Exercise prompt => How many lines in these records hold the string "blue"? State only that number.

Extracted entries =>

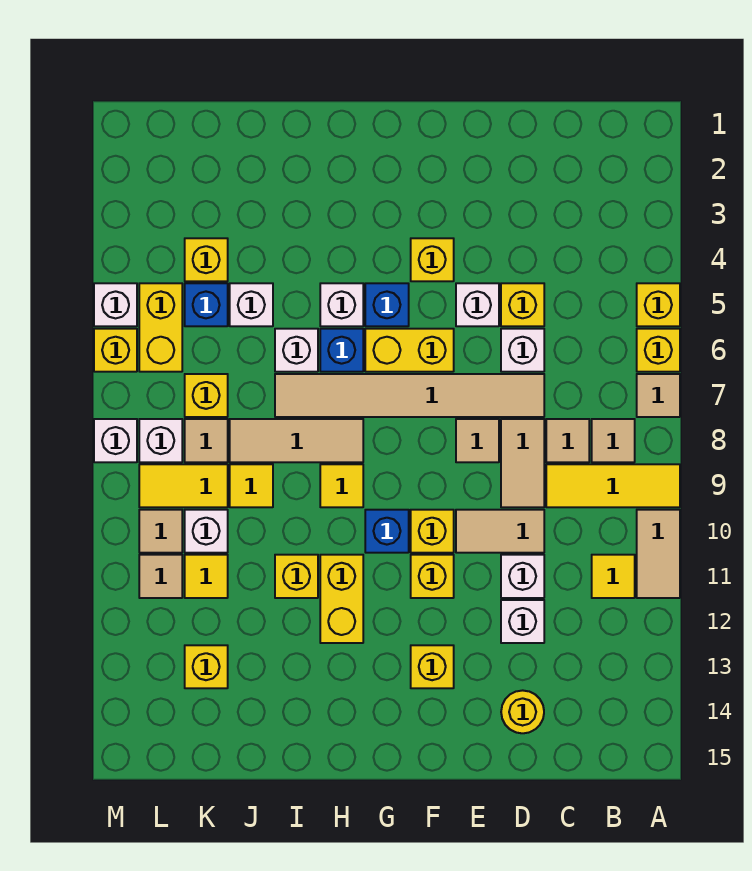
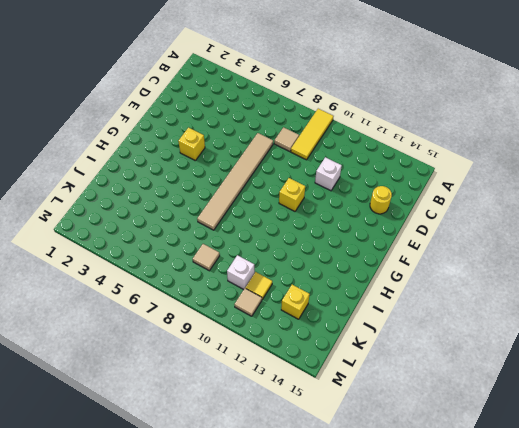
none -> yellow brick A5 level 1
none -> yellow brick A6 level 1
none -> tan tile A7 level 1
none -> tan tile A10:A11 level 1

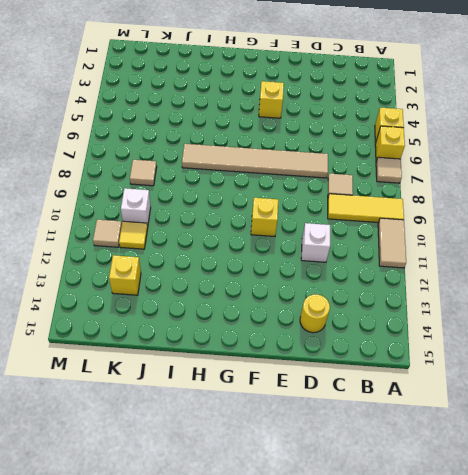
none -> tan tile B8 level 1
none -> yellow tile B11 level 1
none -> yellow brick D5 level 1
none -> white brick D6 level 1

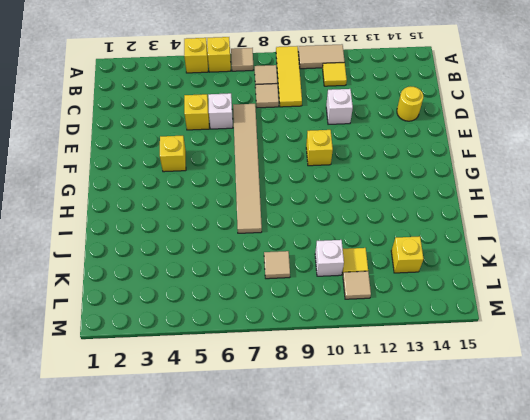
none -> tan tile D8:D9 level 1
none -> tan tile D10:E10 level 1
none -> white brick D12 level 1
none -> white brick E5 level 1

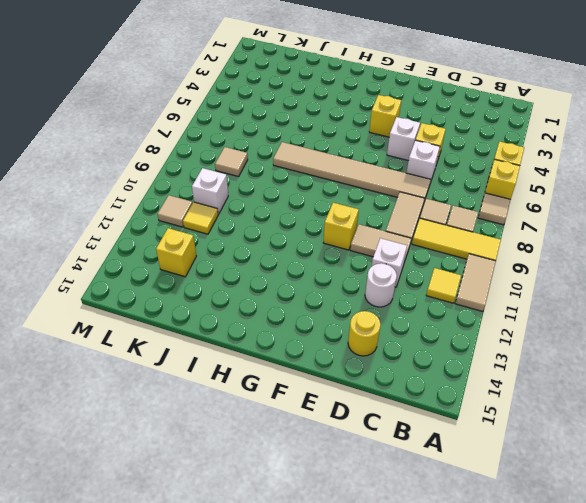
white round brick D12 level 1 -> white brick D12 level 1
none -> tan tile E8 level 1
none -> yellow brick F6:G6 level 1
none -> yellow brick F11 level 1
none -> yellow brick F13 level 1

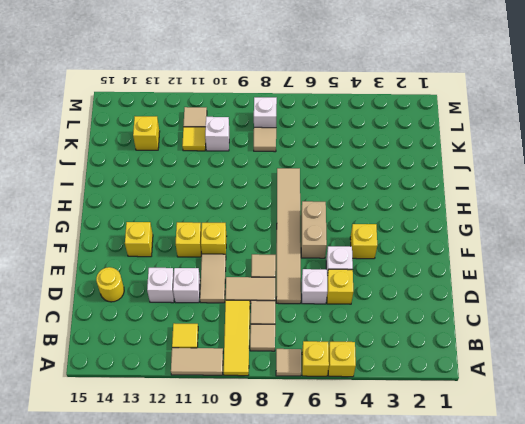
tan brick F6:G6 level 1 -> yellow brick F6:G6 level 1
none -> blue brick G5 level 1
none -> blue brick G10 level 1
none -> white brick H5 level 1
none -> blue brick H6 level 1

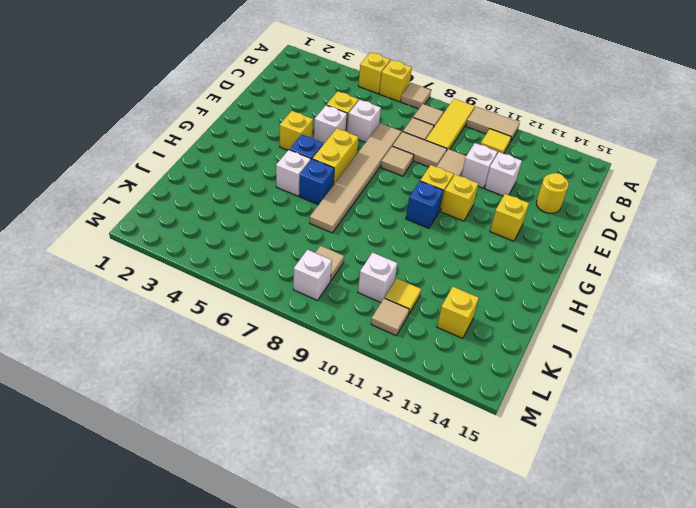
none -> tan tile H8:J8 level 1
none -> yellow tile H9 level 1
none -> yellow brick H11:H12 level 1
none -> white brick I6 level 1

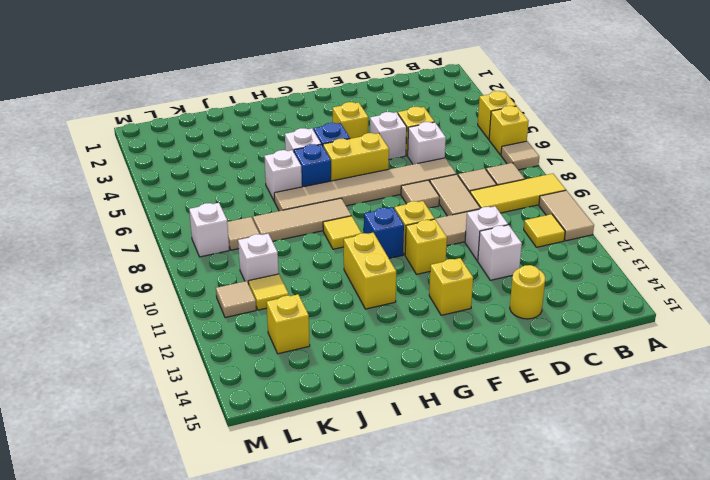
none -> yellow brick I11 level 1
none -> white brick J5 level 1
none -> yellow tile J9 level 1
none -> yellow brick K4 level 1

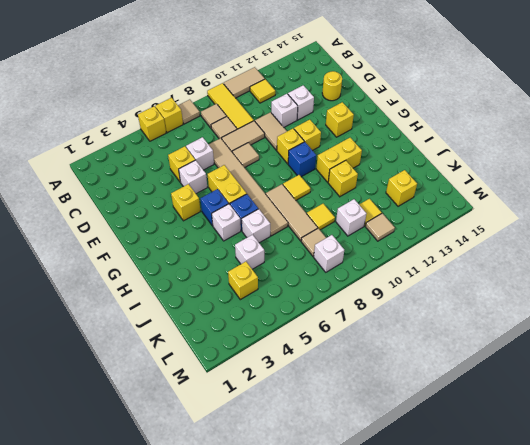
none -> blue brick K5 level 1
none -> yellow brick K7 level 1
none -> yellow tile K9:L9 level 1
none -> yellow brick L5:L6 level 1

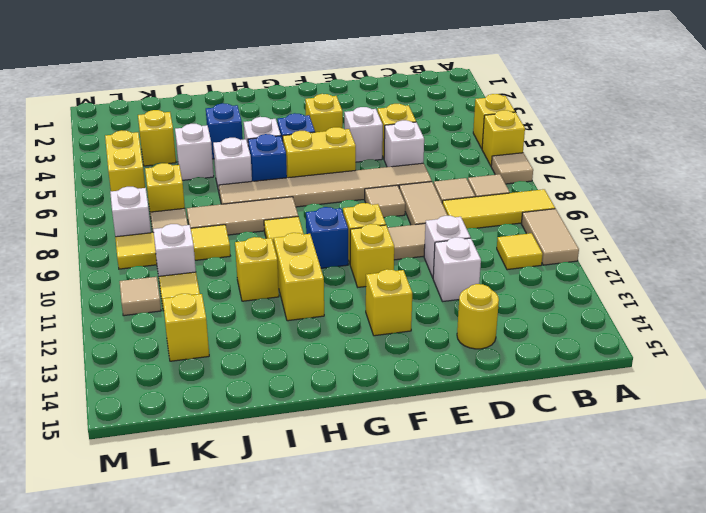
blue brick I4 level 1 -> blue brick K5 level 1
none -> tan tile L10 level 1
none -> white brick M5 level 1
none -> yellow brick M6 level 1
none -> white brick M8 level 1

Solution to this exercise => 5